### RECORDS FOR PROCESSING
Start of Block
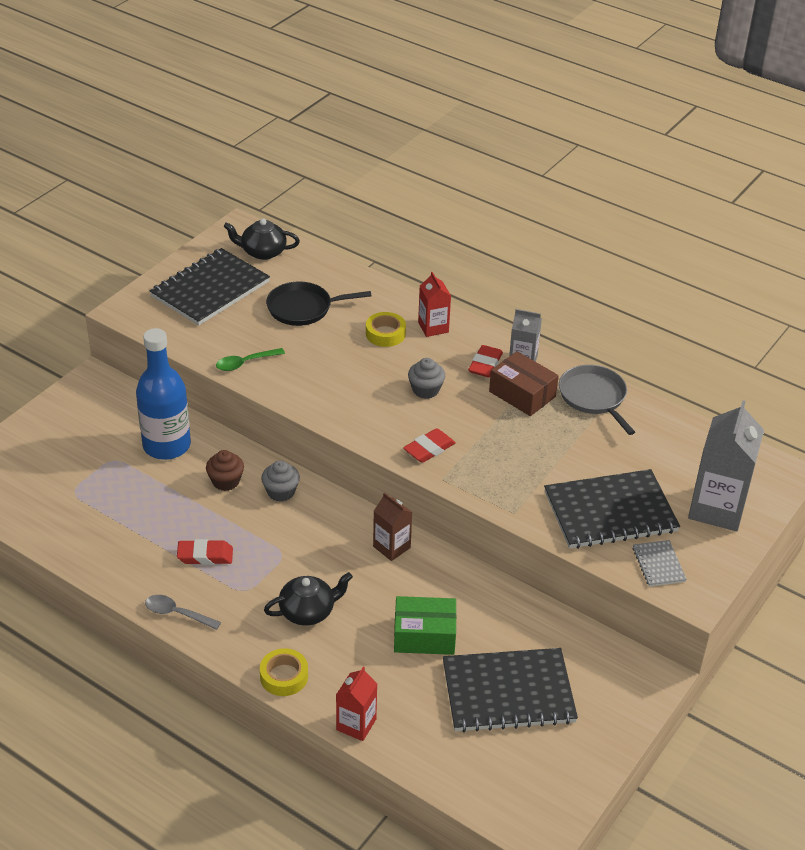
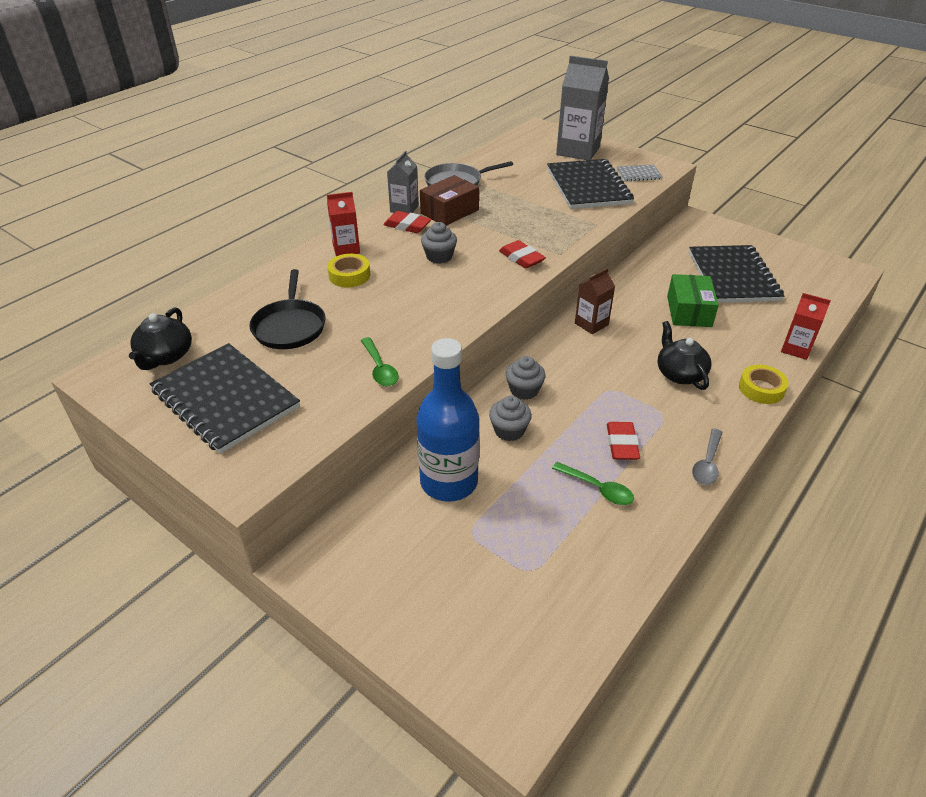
camera: 85 degrees left, 0 degrees up
brown cupcake [206,450,244,491] -> grey cupcake [489,396,532,441]
none -> green spoon [552,462,634,505]

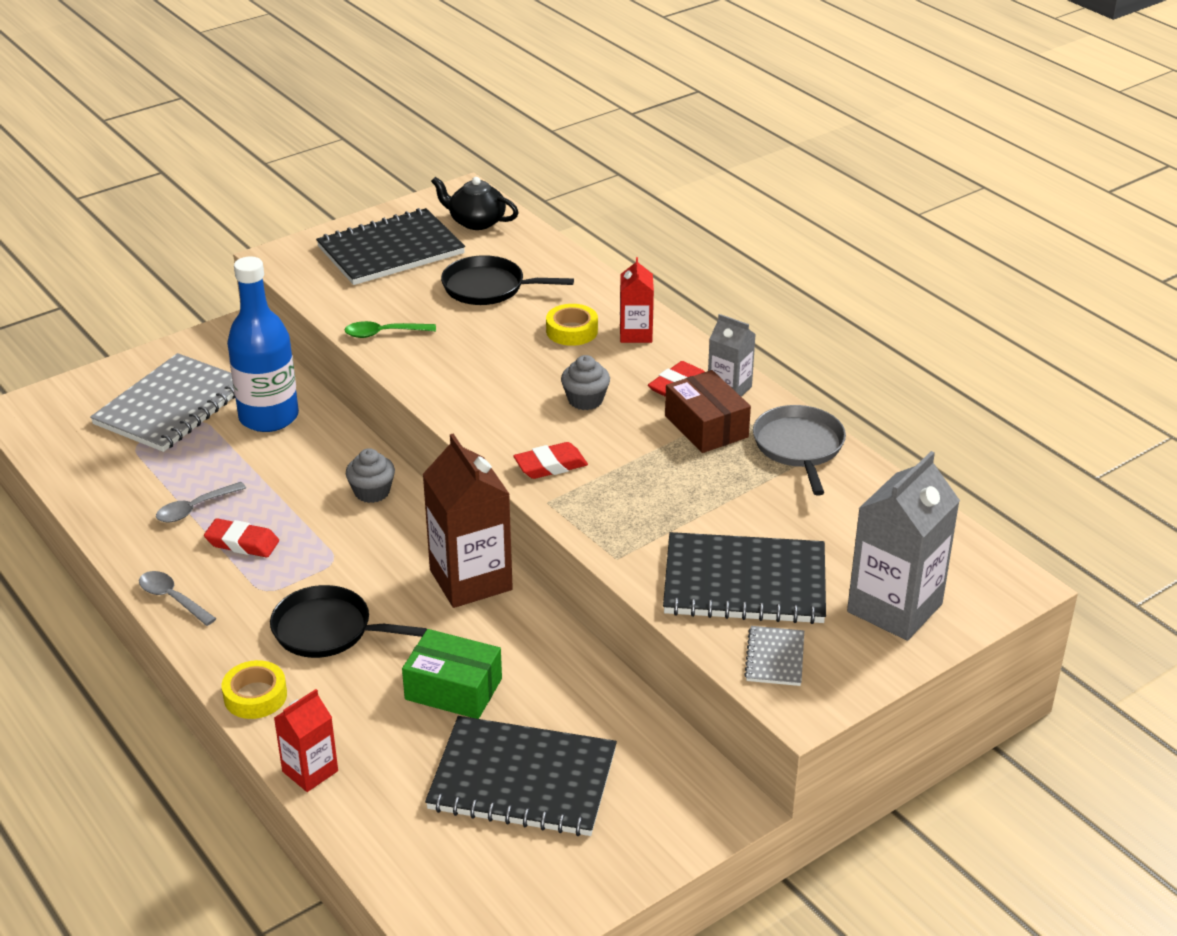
camera: 105 degrees right, 5 degrees down
grey cupcake [489,396,532,441] -> none
green spoon [552,462,634,505] -> grey spoon [156,482,246,522]
brown carton [575,268,615,334] -> brown carton [422,434,513,608], size x1.80
black teapot [658,321,711,390] -> black pan [270,585,427,658]
none -> grey notebook [90,353,235,452]

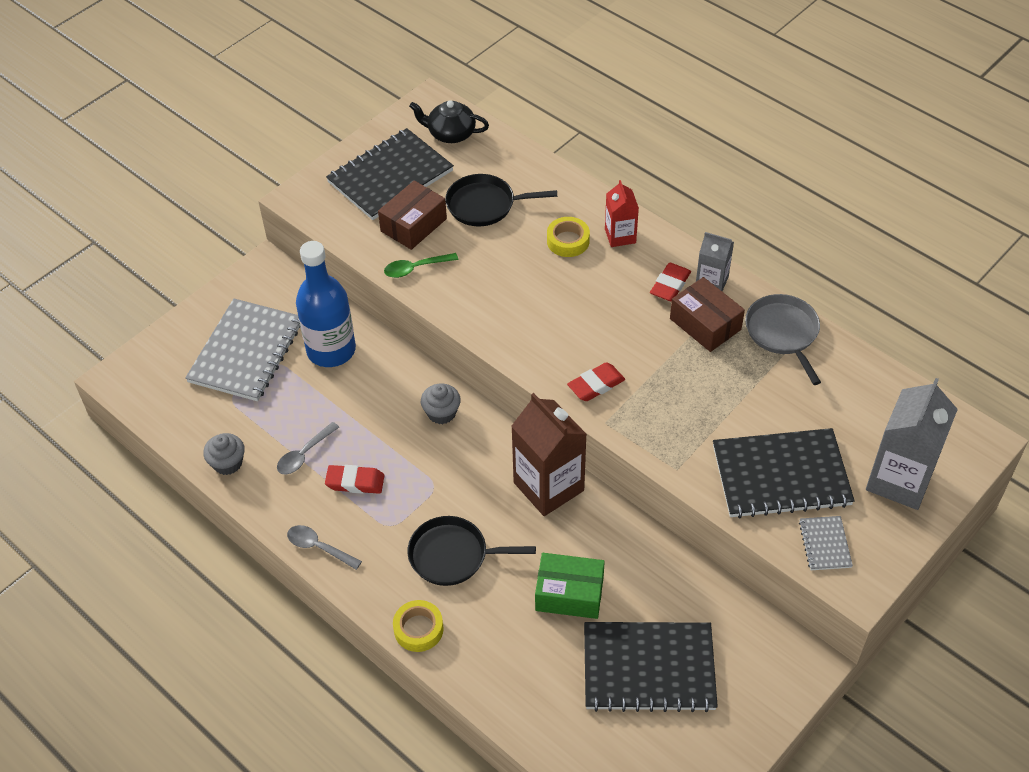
camera: 10 degrees left, 15 degrees up
red carton [274,689,338,792] -> none
grey cupcake [561,355,610,410] -> grey cupcake moved to [203,433,245,475]
none -> brown box [378,180,447,250]

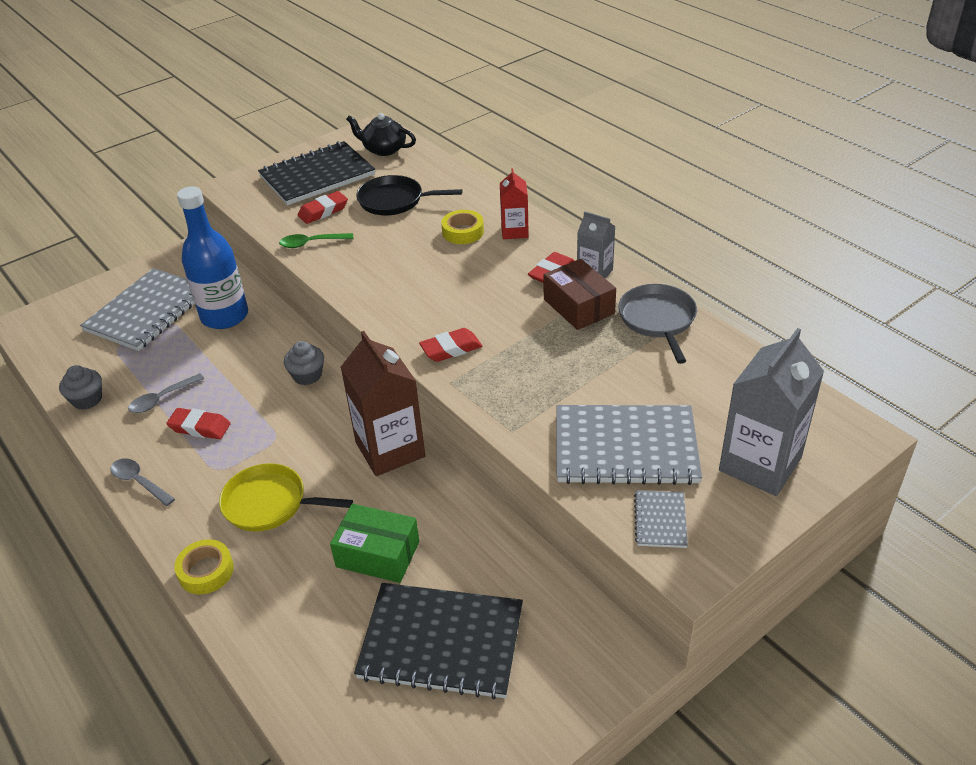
camera: 10 degrees right, 10 degrees down
brown box [378,180,447,250] -> red eraser [298,191,348,224]
black pan [407,516,536,586] -> yellow pan [219,463,353,532]
black notebook [713,428,855,518] -> grey notebook [556,405,702,485]

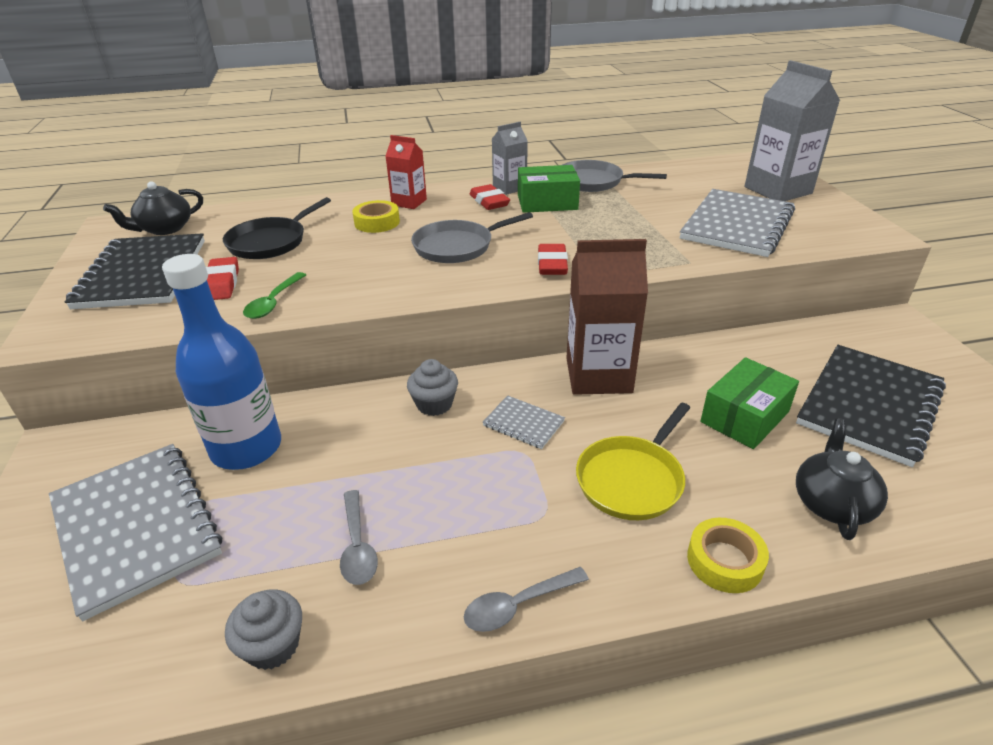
camera: 65 degrees left, 5 degrees down
red eraser [166,408,231,439] -> none
brown box [544,259,616,330] -> green box [518,165,580,213]
grey notebook [634,490,688,548] -> grey notebook moved to [482,395,565,449]
none -> grey pan [411,212,533,263]
none -> black teapot [796,418,888,540]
End of Block
Reproduce the material above exactly, first line through the line that contains "none -> grey pan [411,212,533,263]", minus the pictures.

### ANSWER BOX
camera: 85 degrees left, 0 degrees up
brown cupcake [206,450,244,491] -> grey cupcake [489,396,532,441]
none -> green spoon [552,462,634,505]

camera: 105 degrees right, 5 degrees down
grey cupcake [489,396,532,441] -> none
green spoon [552,462,634,505] -> grey spoon [156,482,246,522]
brown carton [575,268,615,334] -> brown carton [422,434,513,608], size x1.80
black teapot [658,321,711,390] -> black pan [270,585,427,658]
none -> grey notebook [90,353,235,452]

camera: 10 degrees left, 15 degrees up
red carton [274,689,338,792] -> none
grey cupcake [561,355,610,410] -> grey cupcake moved to [203,433,245,475]
none -> brown box [378,180,447,250]

camera: 10 degrees right, 10 degrees down
brown box [378,180,447,250] -> red eraser [298,191,348,224]
black pan [407,516,536,586] -> yellow pan [219,463,353,532]
black notebook [713,428,855,518] -> grey notebook [556,405,702,485]

camera: 65 degrees left, 5 degrees down
red eraser [166,408,231,439] -> none
brown box [544,259,616,330] -> green box [518,165,580,213]
grey notebook [634,490,688,548] -> grey notebook moved to [482,395,565,449]
none -> grey pan [411,212,533,263]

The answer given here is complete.